:: EXERCISE DESCRIPTION ::
The result should be the lines from the one that contains "IC2: XNOR 74HC266" to the final line of the entries below, copied exactly and with no pictures.

:: WORKING DATA ::
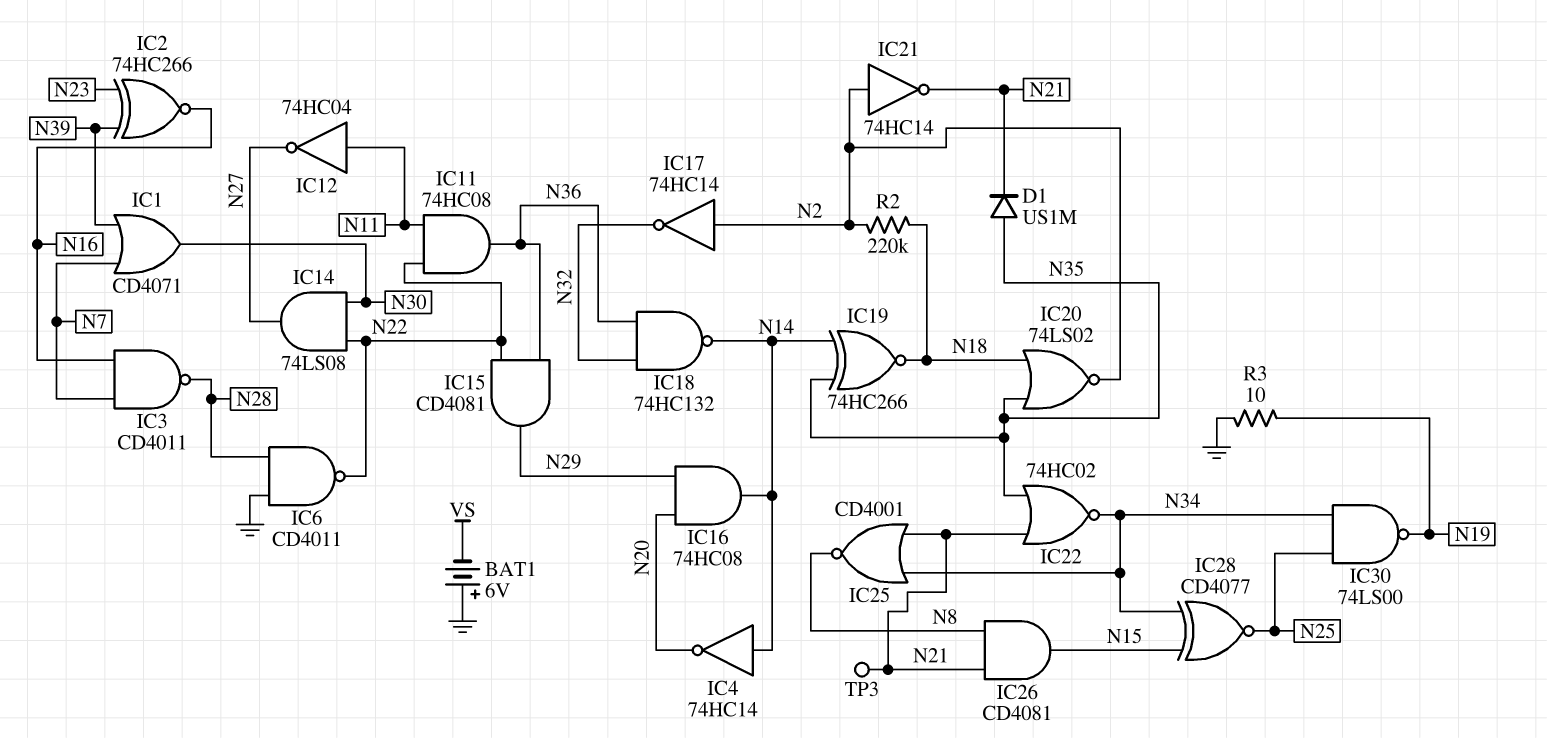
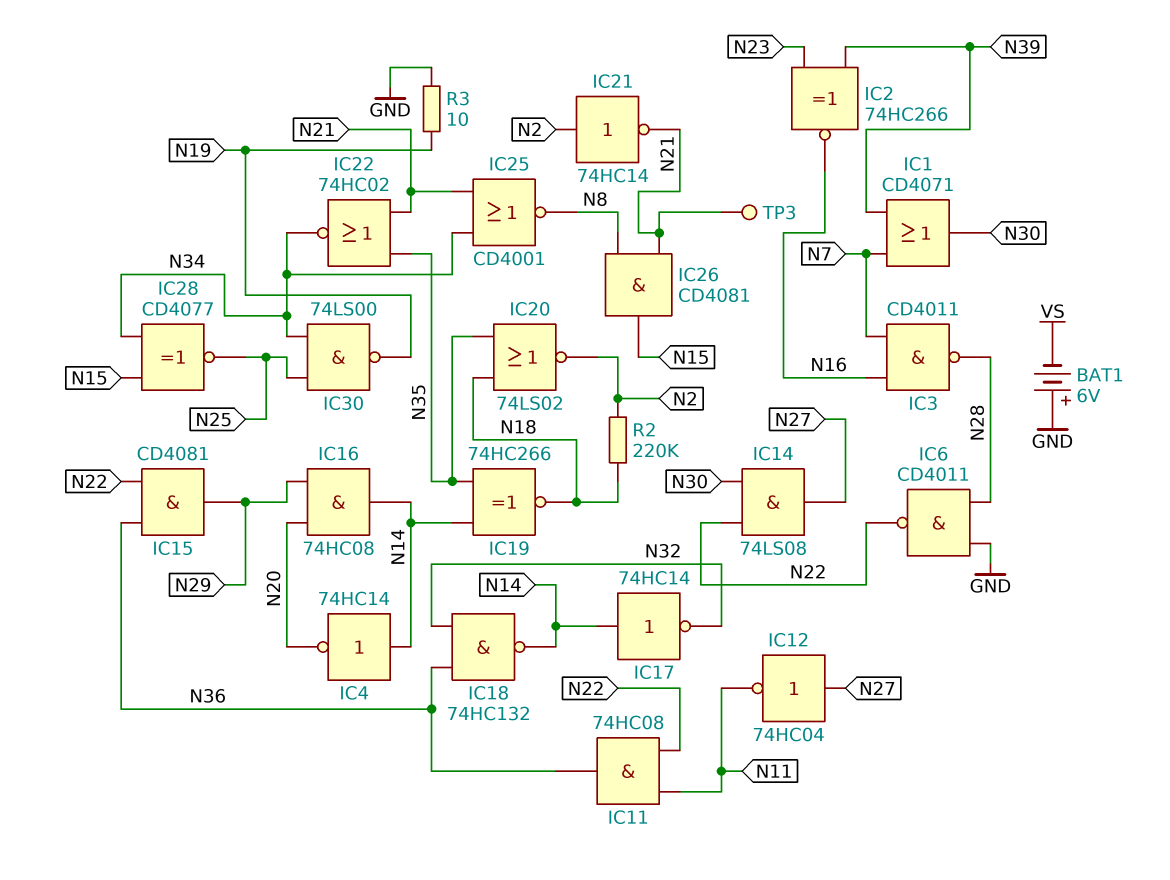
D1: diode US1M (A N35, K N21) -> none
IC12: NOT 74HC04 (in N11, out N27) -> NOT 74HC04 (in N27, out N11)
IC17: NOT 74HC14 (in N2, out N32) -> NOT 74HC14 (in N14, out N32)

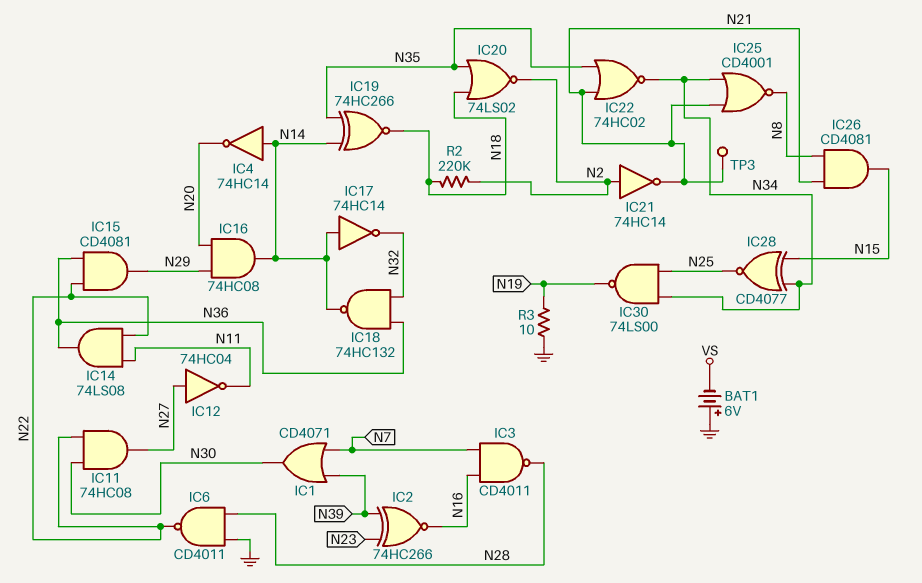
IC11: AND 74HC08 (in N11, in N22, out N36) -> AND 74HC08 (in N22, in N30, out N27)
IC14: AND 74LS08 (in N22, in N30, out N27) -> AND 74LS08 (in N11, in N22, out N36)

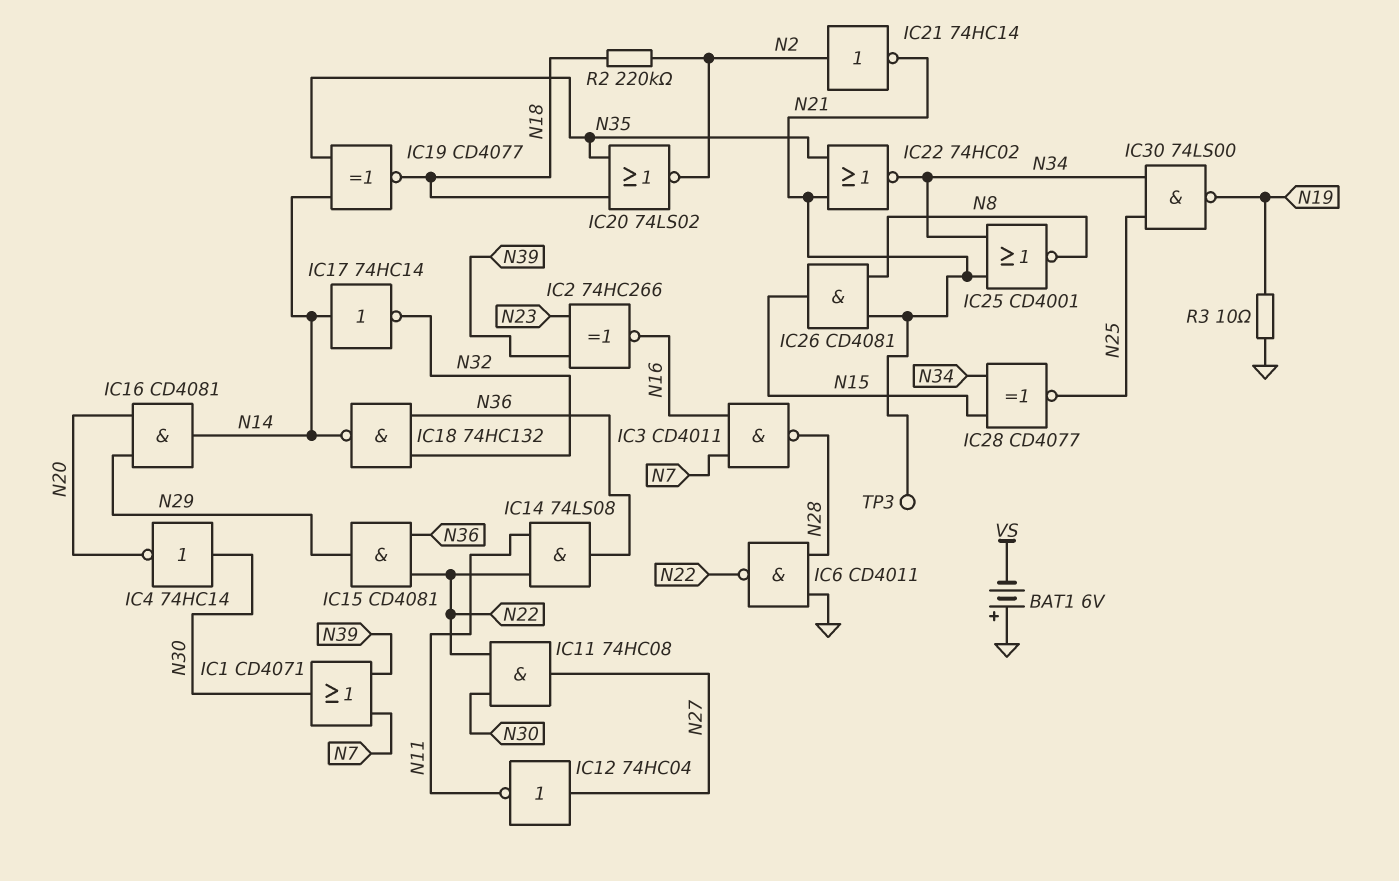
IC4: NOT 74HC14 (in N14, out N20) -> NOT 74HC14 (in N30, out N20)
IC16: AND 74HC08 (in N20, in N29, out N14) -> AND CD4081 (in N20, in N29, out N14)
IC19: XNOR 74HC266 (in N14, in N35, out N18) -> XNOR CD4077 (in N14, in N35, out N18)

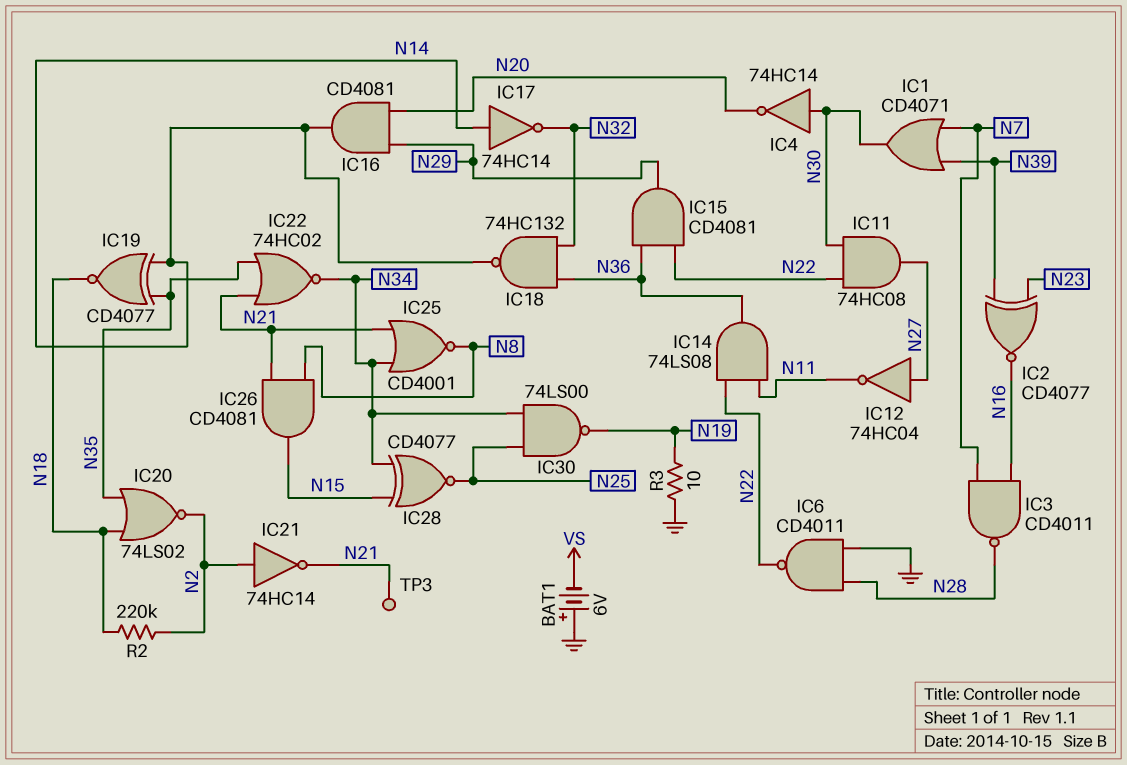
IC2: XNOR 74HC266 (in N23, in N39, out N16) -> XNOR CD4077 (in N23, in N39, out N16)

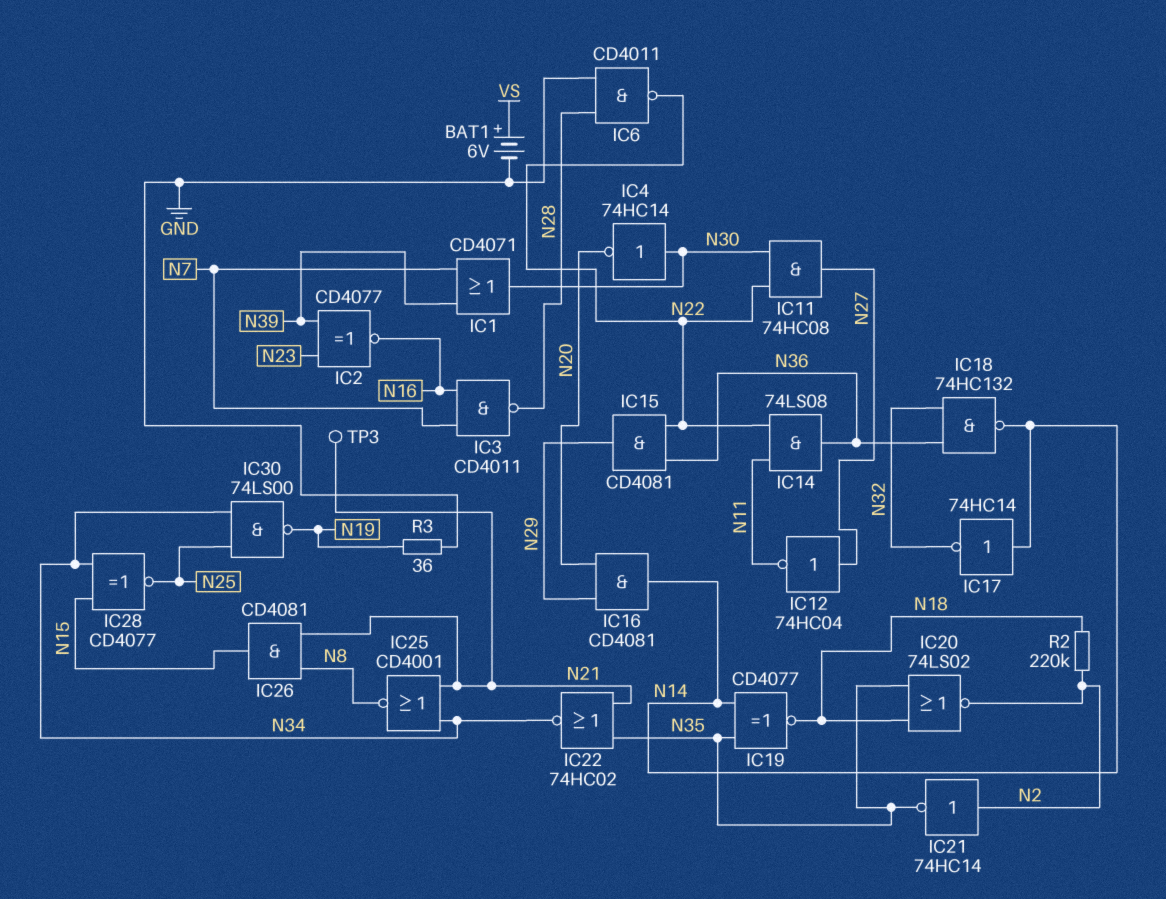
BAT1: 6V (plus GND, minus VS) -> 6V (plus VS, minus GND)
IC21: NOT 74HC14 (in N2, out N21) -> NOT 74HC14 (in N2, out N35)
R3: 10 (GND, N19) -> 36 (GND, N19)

:: WRITTEN SOLUTION ::
IC2: XNOR 74HC266 (in N23, in N39, out N16) -> XNOR CD4077 (in N23, in N39, out N16)

BAT1: 6V (plus GND, minus VS) -> 6V (plus VS, minus GND)
IC21: NOT 74HC14 (in N2, out N21) -> NOT 74HC14 (in N2, out N35)
R3: 10 (GND, N19) -> 36 (GND, N19)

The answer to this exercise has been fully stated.